> Exercise aim: All of the records below are to be printed exactly; the pictures are to be left out.

> Supplied material:

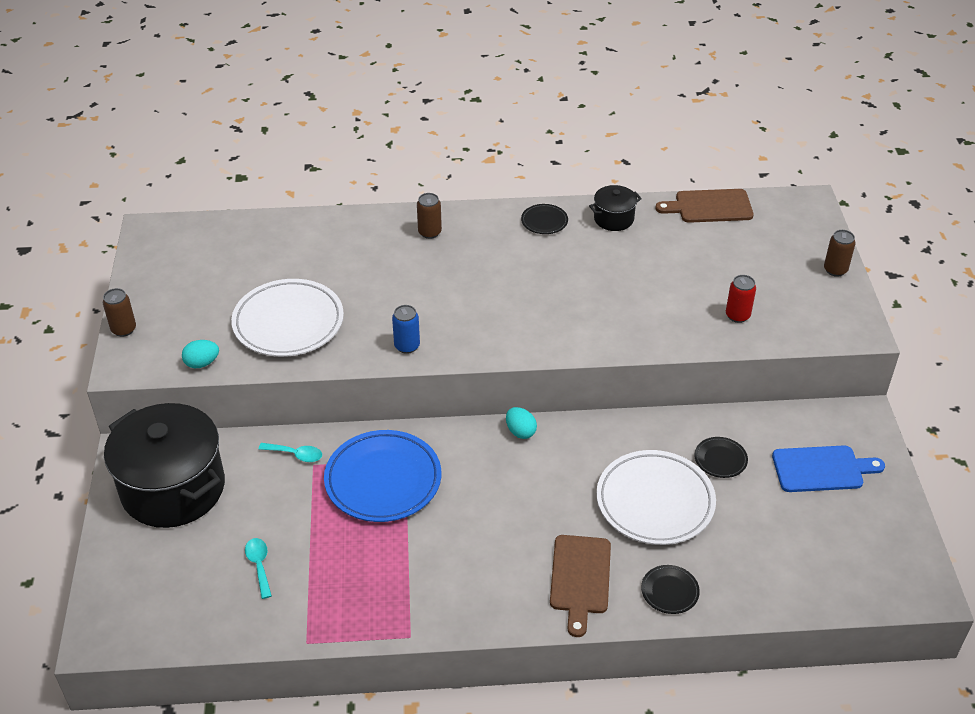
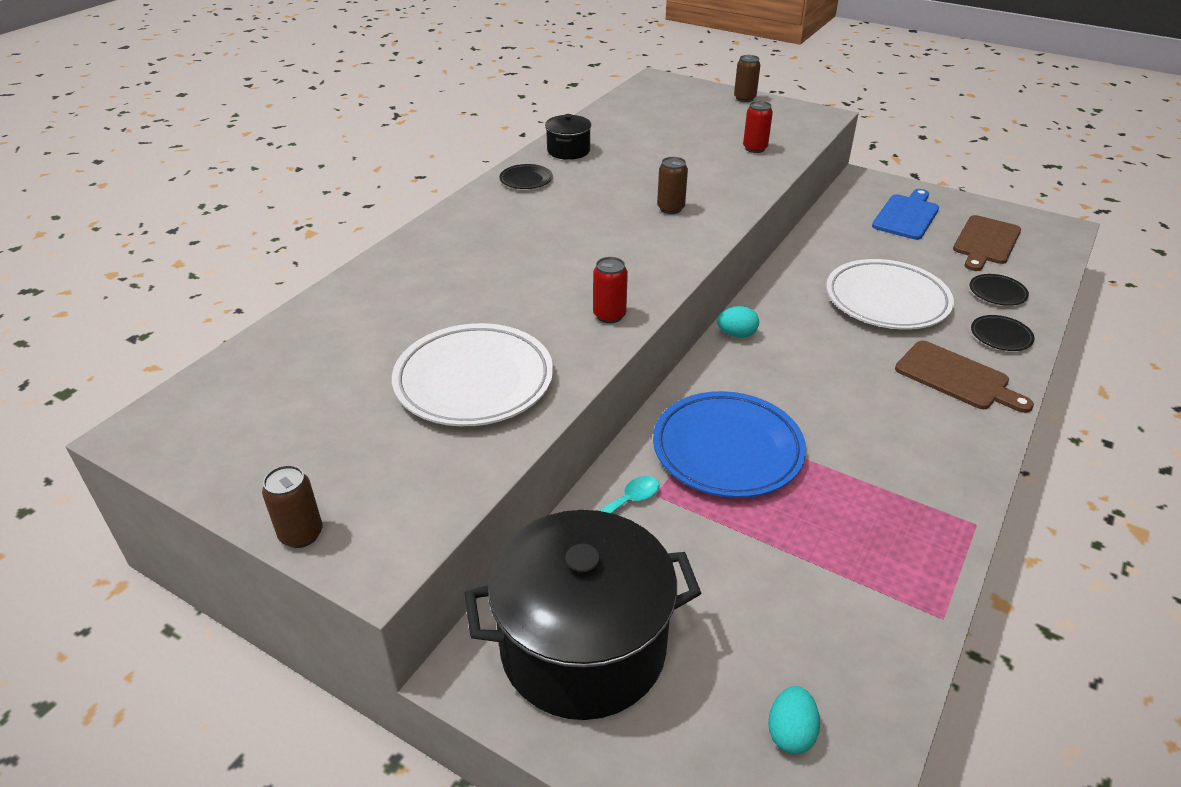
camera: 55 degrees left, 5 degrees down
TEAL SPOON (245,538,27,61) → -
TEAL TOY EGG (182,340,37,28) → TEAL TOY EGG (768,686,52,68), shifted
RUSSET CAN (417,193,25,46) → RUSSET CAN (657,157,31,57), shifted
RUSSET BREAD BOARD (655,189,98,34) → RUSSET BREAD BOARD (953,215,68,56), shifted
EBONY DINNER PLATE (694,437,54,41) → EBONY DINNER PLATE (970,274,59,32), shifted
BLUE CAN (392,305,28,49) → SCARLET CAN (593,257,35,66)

> Exercise response:
camera: 55 degrees left, 5 degrees down
TEAL SPOON (245,538,27,61) → -
TEAL TOY EGG (182,340,37,28) → TEAL TOY EGG (768,686,52,68), shifted
RUSSET CAN (417,193,25,46) → RUSSET CAN (657,157,31,57), shifted
RUSSET BREAD BOARD (655,189,98,34) → RUSSET BREAD BOARD (953,215,68,56), shifted
EBONY DINNER PLATE (694,437,54,41) → EBONY DINNER PLATE (970,274,59,32), shifted
BLUE CAN (392,305,28,49) → SCARLET CAN (593,257,35,66)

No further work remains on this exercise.